- **What you have to do**: Look for the word "none" in the material below, then report each line where it occurs.

========

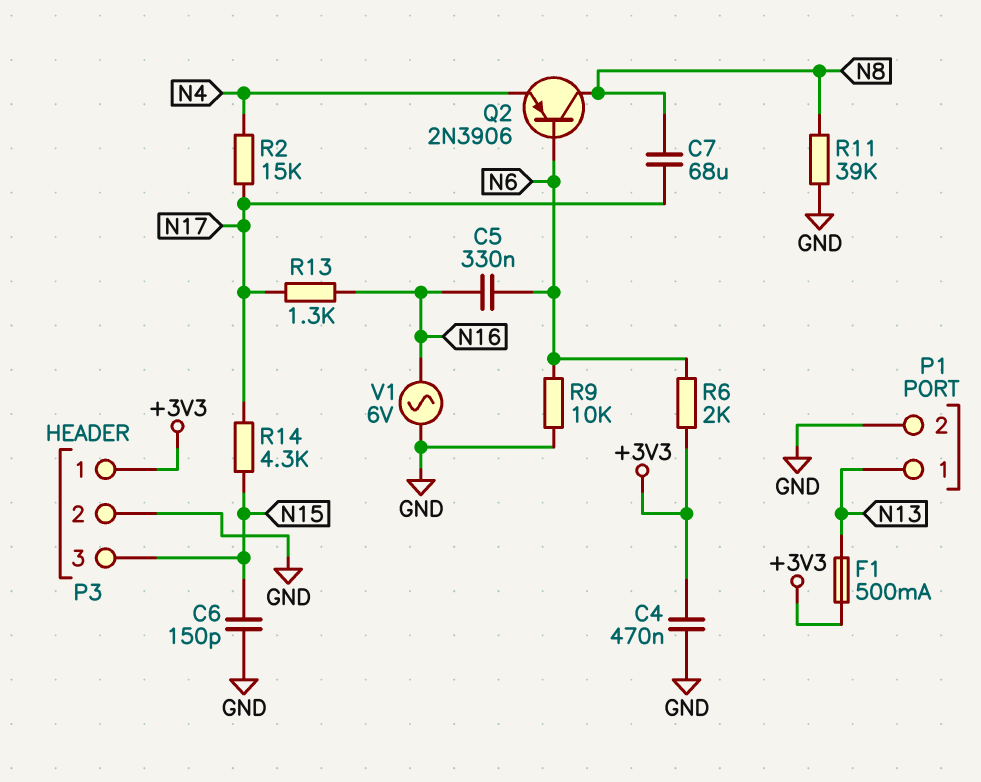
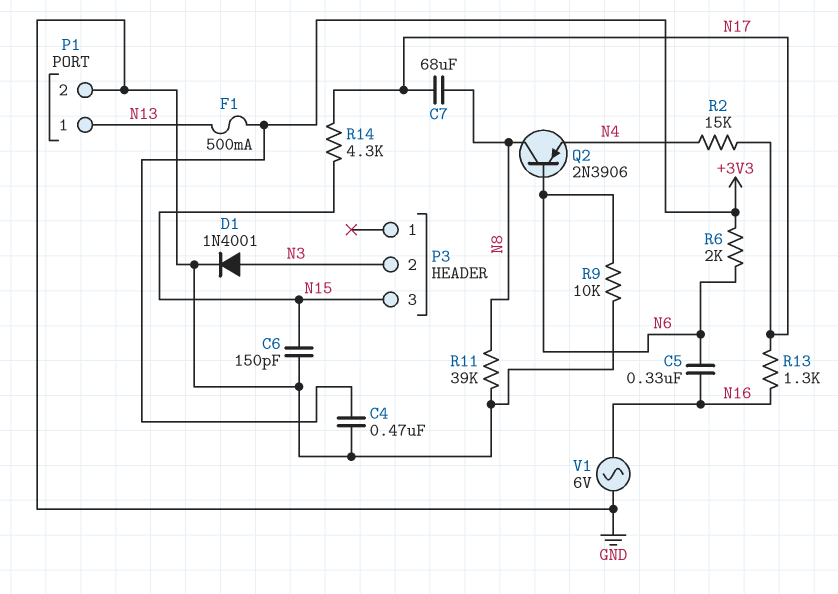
D1: none -> diode 1N4001 (A N3, K GND)
P3 pin 1: +3V3 -> none
P3 pin 2: GND -> N3

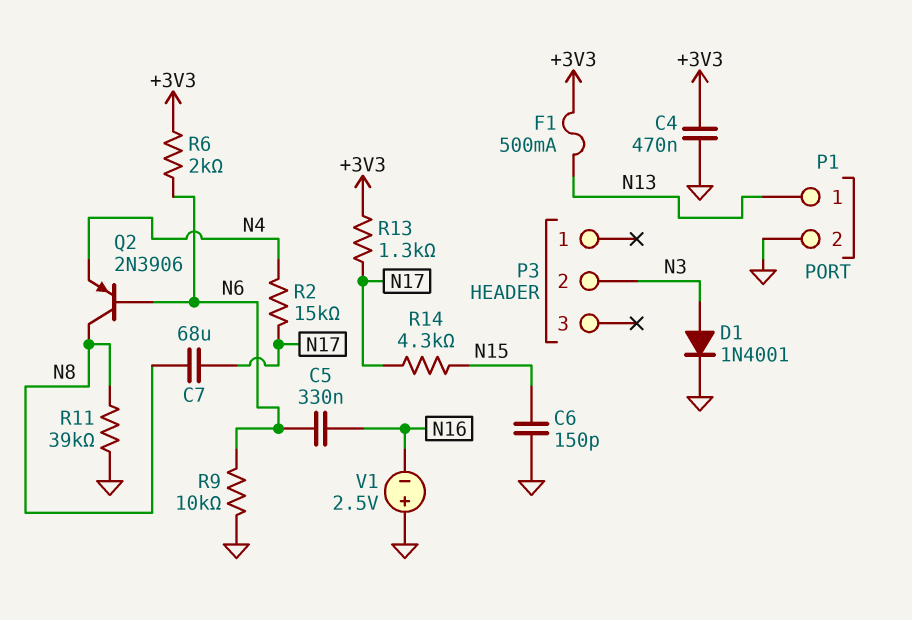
P3 pin 3: N15 -> none
R13: 1.3k (N16, N17) -> 1.3k (+3V3, N17)
V1: AC 6V (GND, N16) -> 2.5V (plus GND, minus N16)

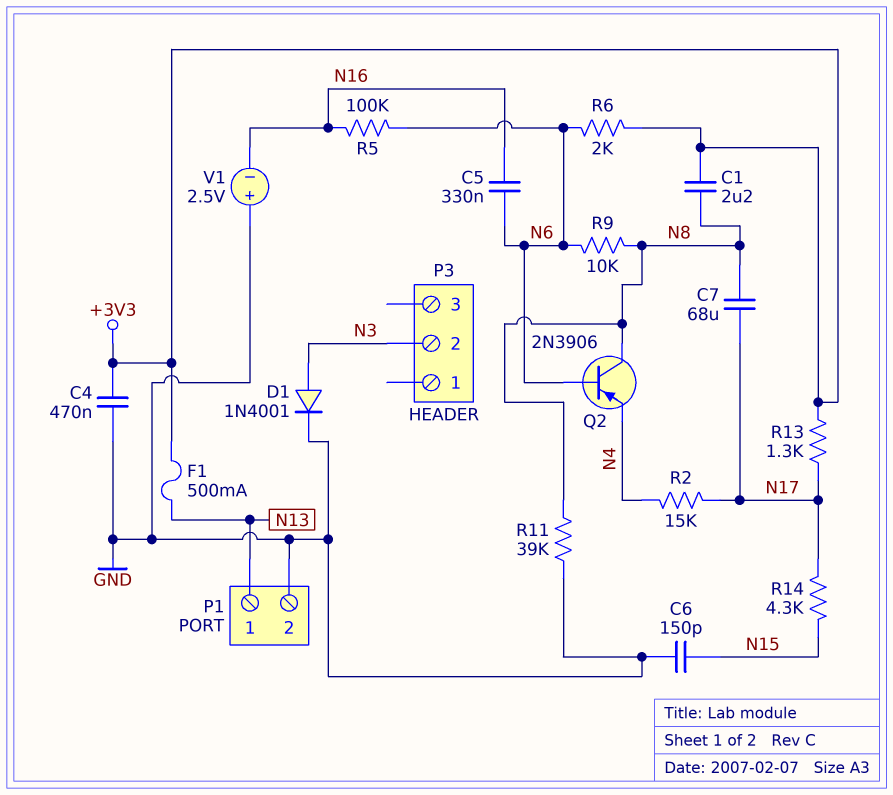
C1: none -> 2.2uF (+3V3, N8)
R5: none -> 100k (N6, N16)
R9: 10k (GND, N6) -> 10k (N6, N8)

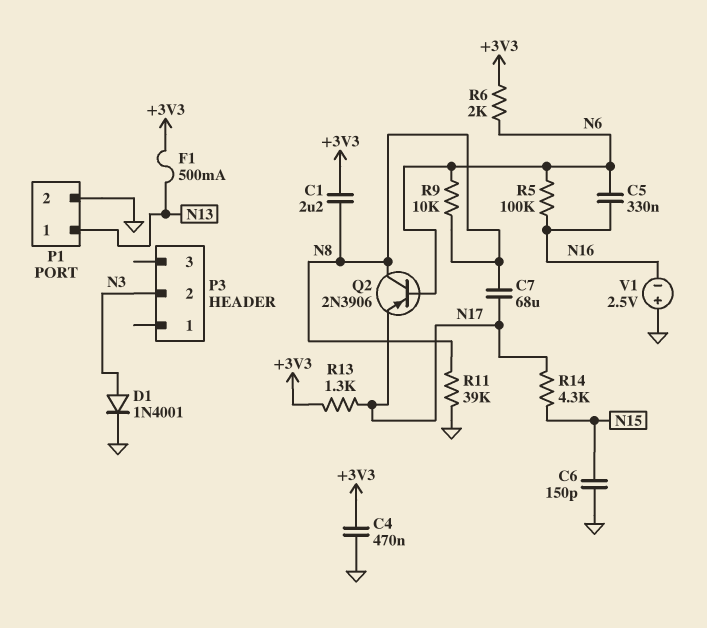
Q2: PNP 2N3906 (B N6, C N8, E N4) -> PNP 2N3906 (B N6, C N8, E N17)
R2: 15k (N4, N17) -> none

========

- **Response to this exercise**:
D1: none -> diode 1N4001 (A N3, K GND)
P3 pin 1: +3V3 -> none
P3 pin 3: N15 -> none
C1: none -> 2.2uF (+3V3, N8)
R5: none -> 100k (N6, N16)
R2: 15k (N4, N17) -> none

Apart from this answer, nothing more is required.